Return every record below exactly; leave out the images.

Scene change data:
= = = = =

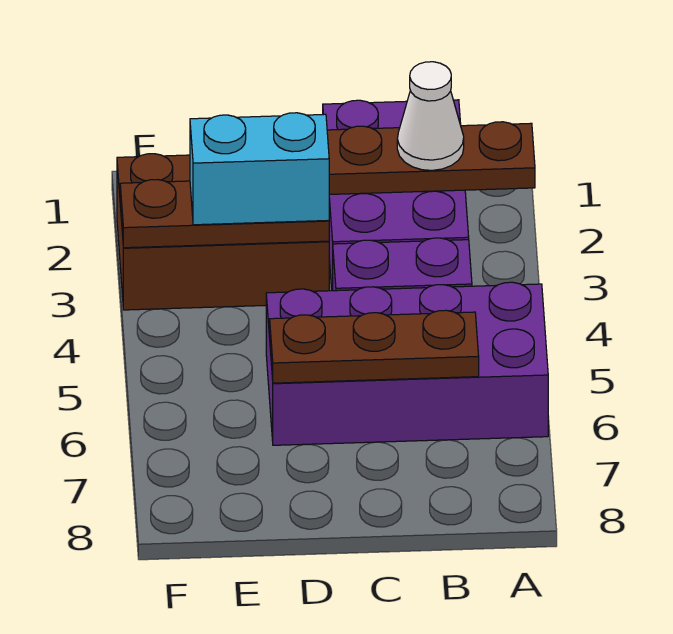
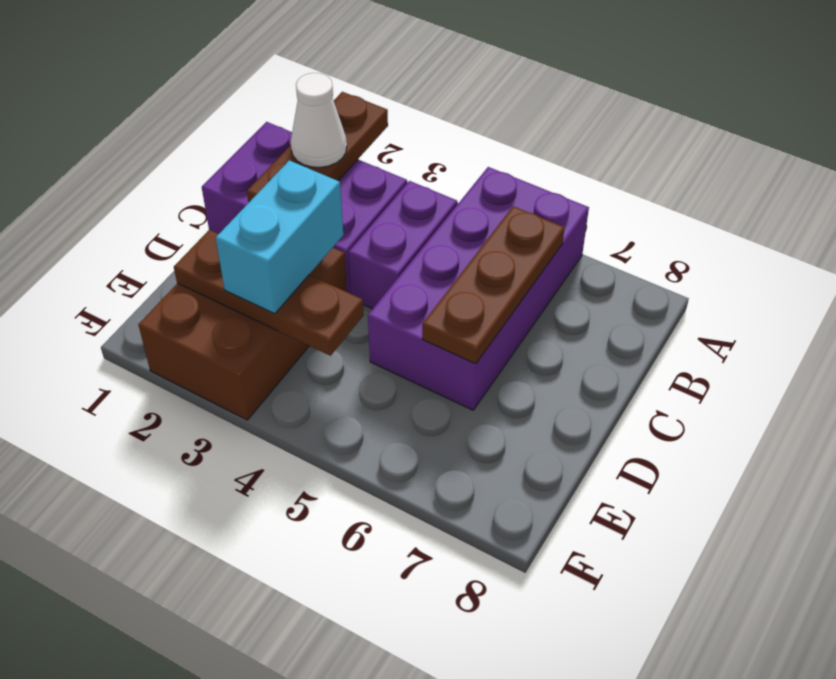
brown plate D3:F3 level 2 -> brown plate E2:E4 level 2

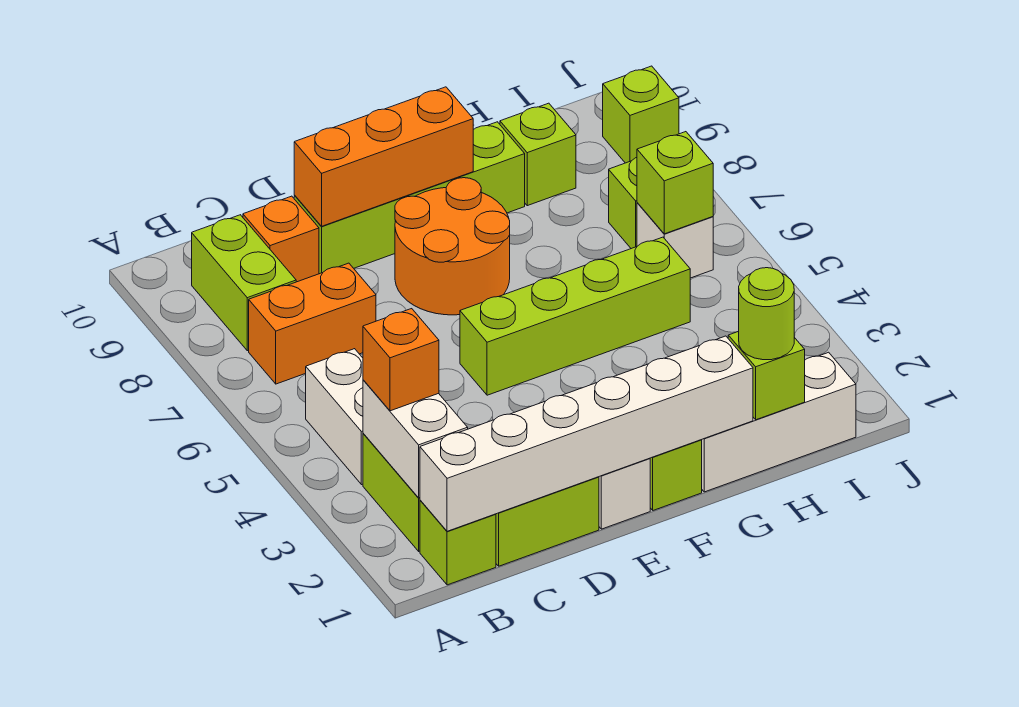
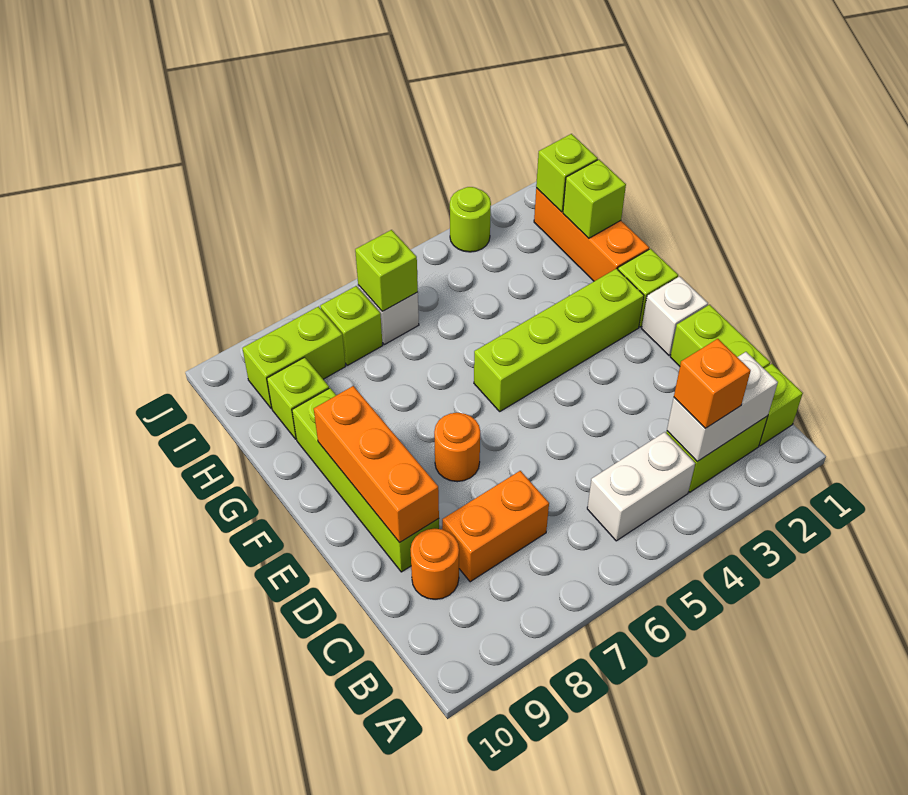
white brick B1:G1 level 2 -> none
orange brick B7:C7 level 1 -> orange brick C7:C8 level 1
lime brick B8:B9 level 1 -> lime brick I8:I9 level 1
orange brick C9 level 1 -> orange round brick C9 level 1
lime brick E5:H5 level 1 -> lime brick F2:F5 level 1
orange round brick E7:F8 level 1 -> orange round brick E7 level 1
white brick G1:I1 level 1 -> orange brick G1:I1 level 1
lime round brick H1 level 3 -> lime round brick J3 level 1
lime brick J9 level 1 -> lime brick I1 level 2

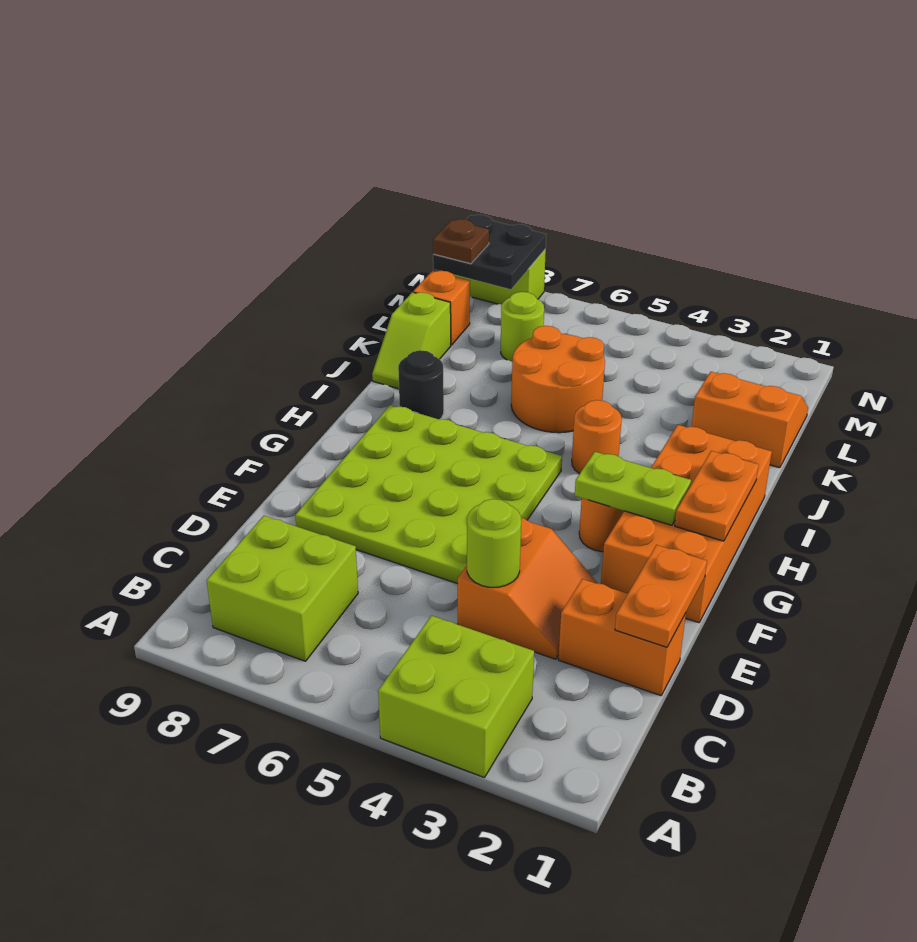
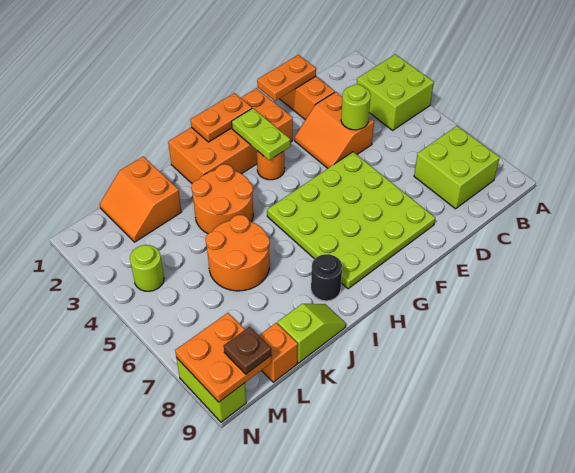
orange slope D3:E4 level 1 top 4 -> orange slope D3:E4 level 1 top D
orange round brick I4 level 1 -> orange round brick I3:J4 level 1
lime round brick L7 level 1 -> lime round brick M4 level 1
black plate M8:N9 level 2 -> orange plate M8:N9 level 2

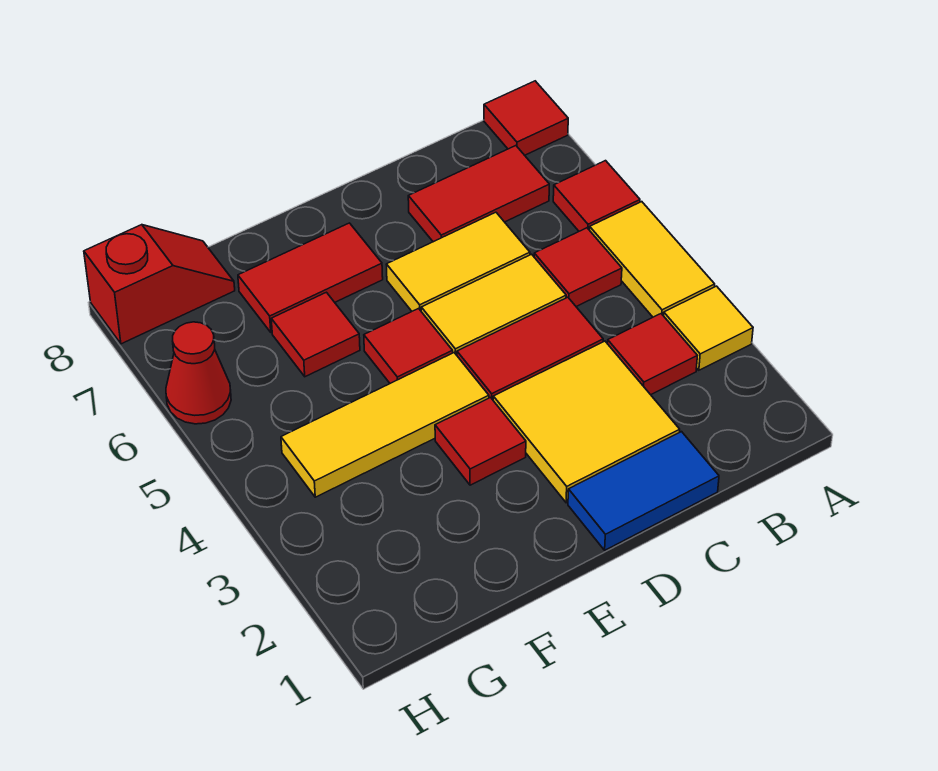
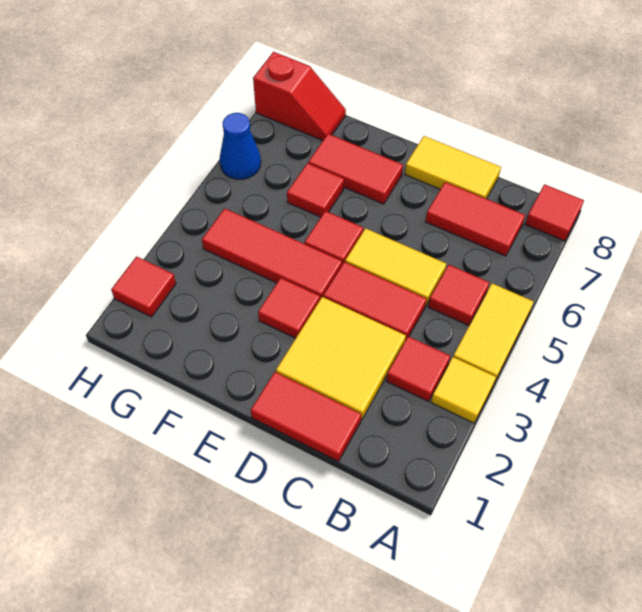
red tile A6 level 1 -> red tile H2 level 1
blue tile C1:D1 level 1 -> red tile C1:D1 level 1
yellow tile C6:D6 level 1 -> yellow tile C8:D8 level 1
yellow tile E4:G4 level 1 -> red tile E4:G4 level 1
red cone H6 level 1 -> blue cone H6 level 1

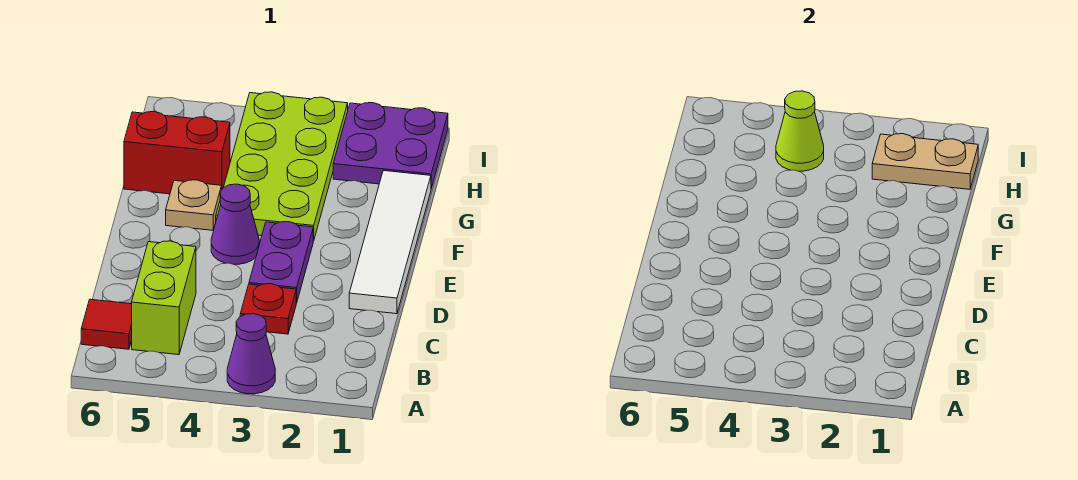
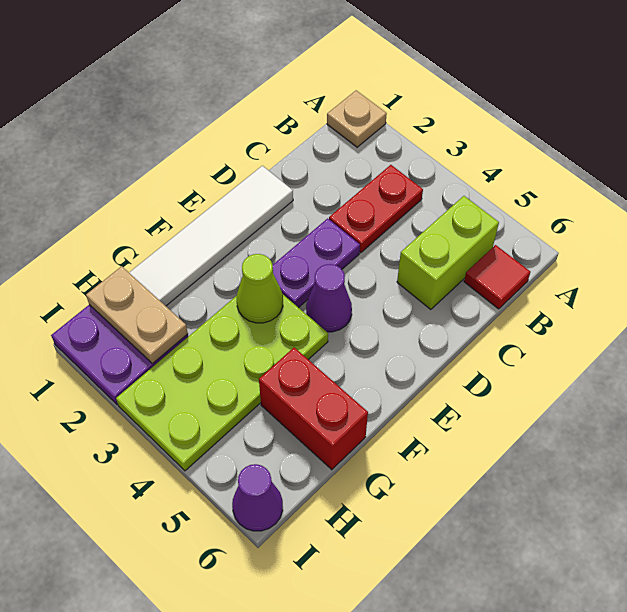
purple cone A3 level 1 -> purple cone I6 level 1
red plate C3 level 1 -> red plate B3:C3 level 1
tan plate F5 level 1 -> tan plate A1 level 1
lime cone H4 level 2 -> lime cone F3 level 2

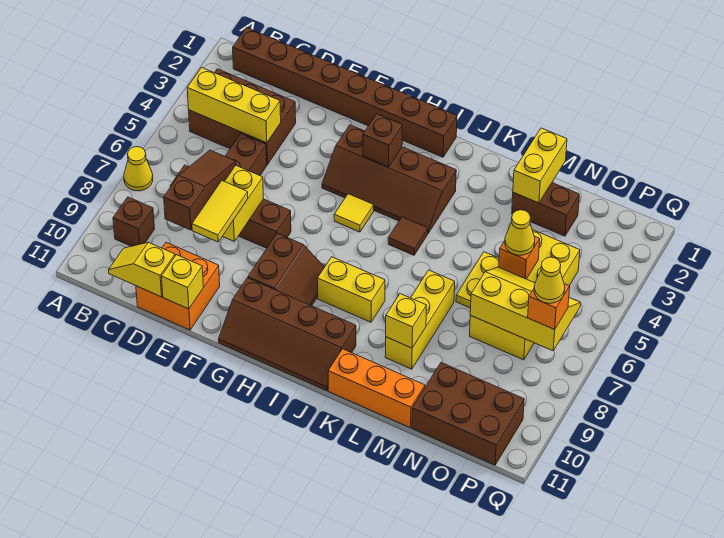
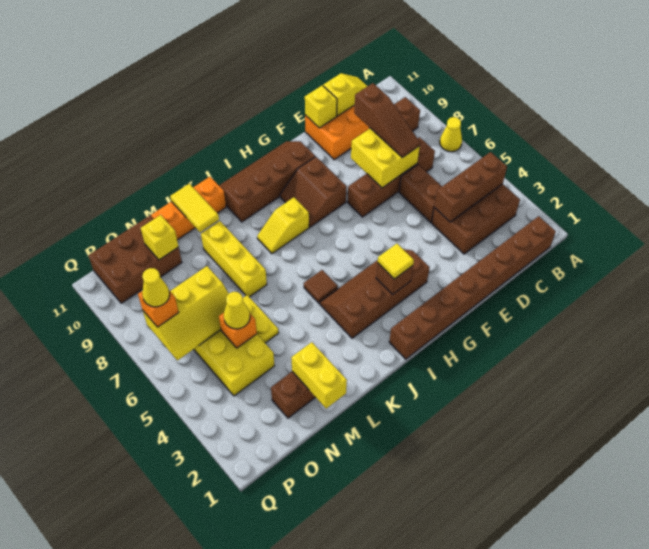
yellow brick B4:D4 level 2 -> brown brick B4:D4 level 2
yellow tile E8:E9 level 3 -> yellow tile L10:L11 level 2
yellow tile H5 level 1 -> yellow tile H3 level 3
yellow brick I8:J8 level 1 -> yellow slope I8:J8 level 1 top I
yellow brick L9 level 2 -> yellow brick N10 level 2

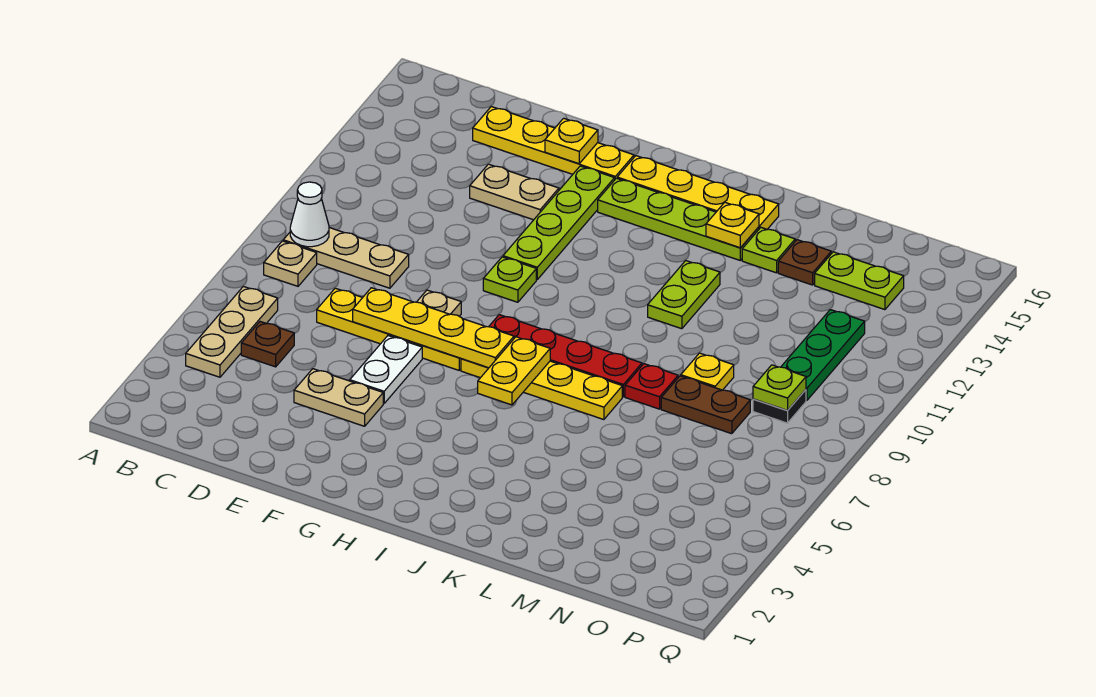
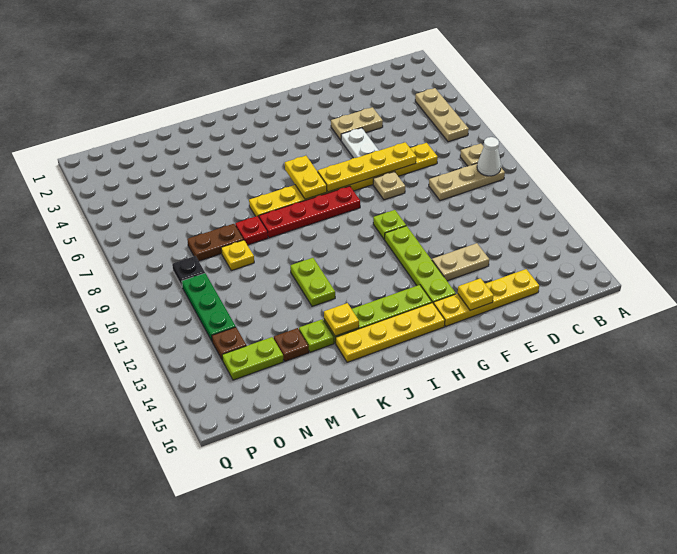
brown plate C5 level 1 -> brown plate O13 level 1
lime plate O9 level 2 -> none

= = = = =

● **Response**:
brown plate D3:F3 level 2 -> brown plate E2:E4 level 2

white brick B1:G1 level 2 -> none
orange brick B7:C7 level 1 -> orange brick C7:C8 level 1
lime brick B8:B9 level 1 -> lime brick I8:I9 level 1
orange brick C9 level 1 -> orange round brick C9 level 1
lime brick E5:H5 level 1 -> lime brick F2:F5 level 1
orange round brick E7:F8 level 1 -> orange round brick E7 level 1
white brick G1:I1 level 1 -> orange brick G1:I1 level 1
lime round brick H1 level 3 -> lime round brick J3 level 1
lime brick J9 level 1 -> lime brick I1 level 2

orange slope D3:E4 level 1 top 4 -> orange slope D3:E4 level 1 top D
orange round brick I4 level 1 -> orange round brick I3:J4 level 1
lime round brick L7 level 1 -> lime round brick M4 level 1
black plate M8:N9 level 2 -> orange plate M8:N9 level 2

red tile A6 level 1 -> red tile H2 level 1
blue tile C1:D1 level 1 -> red tile C1:D1 level 1
yellow tile C6:D6 level 1 -> yellow tile C8:D8 level 1
yellow tile E4:G4 level 1 -> red tile E4:G4 level 1
red cone H6 level 1 -> blue cone H6 level 1

purple cone A3 level 1 -> purple cone I6 level 1
red plate C3 level 1 -> red plate B3:C3 level 1
tan plate F5 level 1 -> tan plate A1 level 1
lime cone H4 level 2 -> lime cone F3 level 2

yellow brick B4:D4 level 2 -> brown brick B4:D4 level 2
yellow tile E8:E9 level 3 -> yellow tile L10:L11 level 2
yellow tile H5 level 1 -> yellow tile H3 level 3
yellow brick I8:J8 level 1 -> yellow slope I8:J8 level 1 top I
yellow brick L9 level 2 -> yellow brick N10 level 2

brown plate C5 level 1 -> brown plate O13 level 1
lime plate O9 level 2 -> none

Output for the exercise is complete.